__Exercise__. In the records below, begin at the line containing "U1 pin SW: SW -> FB" and end at the line containing "U3 pin X1: X2 -> X1"; quote every line in that span exactly, including both boundary lines, and no others.

__Records for processing__.
· · · ·
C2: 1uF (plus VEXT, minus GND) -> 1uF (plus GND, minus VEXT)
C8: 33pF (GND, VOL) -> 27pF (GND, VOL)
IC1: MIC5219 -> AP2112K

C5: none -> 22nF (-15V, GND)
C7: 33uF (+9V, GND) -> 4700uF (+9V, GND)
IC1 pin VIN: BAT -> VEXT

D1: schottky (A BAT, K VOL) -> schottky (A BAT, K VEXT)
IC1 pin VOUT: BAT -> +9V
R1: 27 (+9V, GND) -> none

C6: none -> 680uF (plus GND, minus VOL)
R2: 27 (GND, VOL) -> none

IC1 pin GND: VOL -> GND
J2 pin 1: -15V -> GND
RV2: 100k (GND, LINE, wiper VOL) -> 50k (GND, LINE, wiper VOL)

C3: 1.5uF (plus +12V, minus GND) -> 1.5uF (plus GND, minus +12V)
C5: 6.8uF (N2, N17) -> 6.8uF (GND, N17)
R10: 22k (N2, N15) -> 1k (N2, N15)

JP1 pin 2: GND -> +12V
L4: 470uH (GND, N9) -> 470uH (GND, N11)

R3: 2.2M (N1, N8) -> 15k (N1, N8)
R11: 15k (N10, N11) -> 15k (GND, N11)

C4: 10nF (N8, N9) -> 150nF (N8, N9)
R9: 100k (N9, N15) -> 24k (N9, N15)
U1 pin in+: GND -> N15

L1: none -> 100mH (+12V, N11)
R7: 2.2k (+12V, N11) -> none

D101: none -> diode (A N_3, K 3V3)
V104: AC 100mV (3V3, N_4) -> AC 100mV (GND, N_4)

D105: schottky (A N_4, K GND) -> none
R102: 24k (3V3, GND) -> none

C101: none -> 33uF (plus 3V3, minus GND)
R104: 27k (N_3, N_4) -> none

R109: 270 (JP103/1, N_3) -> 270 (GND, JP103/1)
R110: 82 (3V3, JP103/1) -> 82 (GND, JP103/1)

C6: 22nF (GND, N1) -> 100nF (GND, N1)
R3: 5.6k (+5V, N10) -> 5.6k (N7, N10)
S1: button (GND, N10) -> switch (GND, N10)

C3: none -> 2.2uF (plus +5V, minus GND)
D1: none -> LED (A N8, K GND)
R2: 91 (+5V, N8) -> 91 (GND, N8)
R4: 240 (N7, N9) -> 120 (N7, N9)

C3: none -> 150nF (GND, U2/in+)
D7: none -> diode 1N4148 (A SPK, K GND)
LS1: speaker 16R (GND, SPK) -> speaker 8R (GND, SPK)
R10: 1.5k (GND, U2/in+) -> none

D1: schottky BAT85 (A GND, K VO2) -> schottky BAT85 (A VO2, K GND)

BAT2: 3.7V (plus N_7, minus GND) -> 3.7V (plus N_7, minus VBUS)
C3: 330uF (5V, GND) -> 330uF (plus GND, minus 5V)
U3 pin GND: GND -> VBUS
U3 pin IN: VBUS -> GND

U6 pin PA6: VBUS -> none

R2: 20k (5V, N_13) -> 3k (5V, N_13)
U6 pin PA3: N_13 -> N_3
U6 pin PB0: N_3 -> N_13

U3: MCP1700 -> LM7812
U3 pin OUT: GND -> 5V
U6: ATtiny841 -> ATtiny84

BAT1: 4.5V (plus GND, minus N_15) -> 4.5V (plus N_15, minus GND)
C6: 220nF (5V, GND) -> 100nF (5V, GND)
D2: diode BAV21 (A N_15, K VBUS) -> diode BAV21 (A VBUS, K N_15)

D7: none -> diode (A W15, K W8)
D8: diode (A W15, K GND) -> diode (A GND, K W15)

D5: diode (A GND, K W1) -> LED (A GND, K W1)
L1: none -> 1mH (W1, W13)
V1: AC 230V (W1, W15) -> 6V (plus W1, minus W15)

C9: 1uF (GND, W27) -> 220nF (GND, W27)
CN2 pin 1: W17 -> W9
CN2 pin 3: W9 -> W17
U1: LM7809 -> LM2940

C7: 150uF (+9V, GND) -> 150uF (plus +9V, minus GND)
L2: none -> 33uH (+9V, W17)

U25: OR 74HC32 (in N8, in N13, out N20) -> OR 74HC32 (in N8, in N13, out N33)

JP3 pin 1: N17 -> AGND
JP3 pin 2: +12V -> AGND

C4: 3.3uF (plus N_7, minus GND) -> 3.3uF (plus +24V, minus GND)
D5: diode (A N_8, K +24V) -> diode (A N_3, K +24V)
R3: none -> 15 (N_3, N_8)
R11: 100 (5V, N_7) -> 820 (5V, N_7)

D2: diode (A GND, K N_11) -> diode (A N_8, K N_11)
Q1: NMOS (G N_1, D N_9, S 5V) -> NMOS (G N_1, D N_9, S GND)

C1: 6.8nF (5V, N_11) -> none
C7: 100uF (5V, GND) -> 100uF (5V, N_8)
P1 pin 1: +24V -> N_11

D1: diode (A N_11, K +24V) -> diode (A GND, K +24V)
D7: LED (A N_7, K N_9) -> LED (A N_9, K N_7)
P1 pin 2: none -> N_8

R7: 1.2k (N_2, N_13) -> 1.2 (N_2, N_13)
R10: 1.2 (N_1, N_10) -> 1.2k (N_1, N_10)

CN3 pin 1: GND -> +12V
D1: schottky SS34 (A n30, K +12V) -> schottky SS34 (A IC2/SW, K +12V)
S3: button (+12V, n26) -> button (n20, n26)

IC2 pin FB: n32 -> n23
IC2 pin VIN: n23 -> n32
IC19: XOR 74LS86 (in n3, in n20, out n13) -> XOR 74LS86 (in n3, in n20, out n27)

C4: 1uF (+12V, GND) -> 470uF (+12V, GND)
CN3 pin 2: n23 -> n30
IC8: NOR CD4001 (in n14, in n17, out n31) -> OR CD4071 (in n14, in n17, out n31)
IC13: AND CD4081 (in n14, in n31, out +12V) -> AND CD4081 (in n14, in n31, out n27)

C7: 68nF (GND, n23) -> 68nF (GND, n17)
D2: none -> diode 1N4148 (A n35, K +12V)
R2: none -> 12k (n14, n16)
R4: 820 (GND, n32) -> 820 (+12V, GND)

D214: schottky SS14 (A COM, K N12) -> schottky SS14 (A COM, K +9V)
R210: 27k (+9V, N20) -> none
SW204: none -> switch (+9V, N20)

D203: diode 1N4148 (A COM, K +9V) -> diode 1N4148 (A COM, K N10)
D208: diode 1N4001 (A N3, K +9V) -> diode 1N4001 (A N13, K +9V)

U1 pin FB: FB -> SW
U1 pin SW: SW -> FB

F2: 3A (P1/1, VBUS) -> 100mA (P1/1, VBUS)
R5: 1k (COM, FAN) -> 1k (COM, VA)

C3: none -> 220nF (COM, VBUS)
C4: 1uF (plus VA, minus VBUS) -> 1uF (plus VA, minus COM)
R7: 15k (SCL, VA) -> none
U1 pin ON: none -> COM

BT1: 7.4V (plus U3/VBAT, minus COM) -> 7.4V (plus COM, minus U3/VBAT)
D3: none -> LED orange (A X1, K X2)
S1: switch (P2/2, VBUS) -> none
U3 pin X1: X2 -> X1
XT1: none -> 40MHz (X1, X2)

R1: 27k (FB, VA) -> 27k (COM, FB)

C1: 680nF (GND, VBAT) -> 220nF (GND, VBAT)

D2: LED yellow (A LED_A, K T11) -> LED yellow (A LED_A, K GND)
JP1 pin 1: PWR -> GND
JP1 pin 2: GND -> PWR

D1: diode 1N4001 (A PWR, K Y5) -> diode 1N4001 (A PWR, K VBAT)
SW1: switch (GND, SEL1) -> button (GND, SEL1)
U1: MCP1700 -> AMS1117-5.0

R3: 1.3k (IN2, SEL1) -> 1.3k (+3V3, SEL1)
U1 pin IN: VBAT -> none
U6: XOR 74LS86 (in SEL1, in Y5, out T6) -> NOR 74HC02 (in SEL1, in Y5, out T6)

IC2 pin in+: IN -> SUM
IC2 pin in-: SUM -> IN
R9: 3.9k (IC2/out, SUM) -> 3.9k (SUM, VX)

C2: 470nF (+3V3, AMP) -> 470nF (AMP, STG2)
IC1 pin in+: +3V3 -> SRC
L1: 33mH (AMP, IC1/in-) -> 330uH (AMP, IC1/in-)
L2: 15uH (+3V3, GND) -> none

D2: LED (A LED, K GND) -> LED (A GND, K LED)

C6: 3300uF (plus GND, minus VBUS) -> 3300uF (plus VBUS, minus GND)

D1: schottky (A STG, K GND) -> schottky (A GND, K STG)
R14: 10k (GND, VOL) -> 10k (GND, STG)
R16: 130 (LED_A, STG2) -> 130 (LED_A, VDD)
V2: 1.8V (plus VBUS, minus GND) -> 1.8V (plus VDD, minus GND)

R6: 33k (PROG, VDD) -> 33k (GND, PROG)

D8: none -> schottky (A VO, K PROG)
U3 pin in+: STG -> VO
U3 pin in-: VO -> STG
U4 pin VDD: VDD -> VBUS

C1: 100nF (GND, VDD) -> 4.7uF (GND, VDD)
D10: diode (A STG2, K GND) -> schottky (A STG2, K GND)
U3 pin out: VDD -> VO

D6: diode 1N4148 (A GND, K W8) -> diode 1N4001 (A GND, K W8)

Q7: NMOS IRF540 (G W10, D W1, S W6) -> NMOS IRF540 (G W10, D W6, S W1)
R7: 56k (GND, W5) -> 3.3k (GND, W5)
· · · ·
__Exercise response__.
U1 pin SW: SW -> FB

F2: 3A (P1/1, VBUS) -> 100mA (P1/1, VBUS)
R5: 1k (COM, FAN) -> 1k (COM, VA)

C3: none -> 220nF (COM, VBUS)
C4: 1uF (plus VA, minus VBUS) -> 1uF (plus VA, minus COM)
R7: 15k (SCL, VA) -> none
U1 pin ON: none -> COM

BT1: 7.4V (plus U3/VBAT, minus COM) -> 7.4V (plus COM, minus U3/VBAT)
D3: none -> LED orange (A X1, K X2)
S1: switch (P2/2, VBUS) -> none
U3 pin X1: X2 -> X1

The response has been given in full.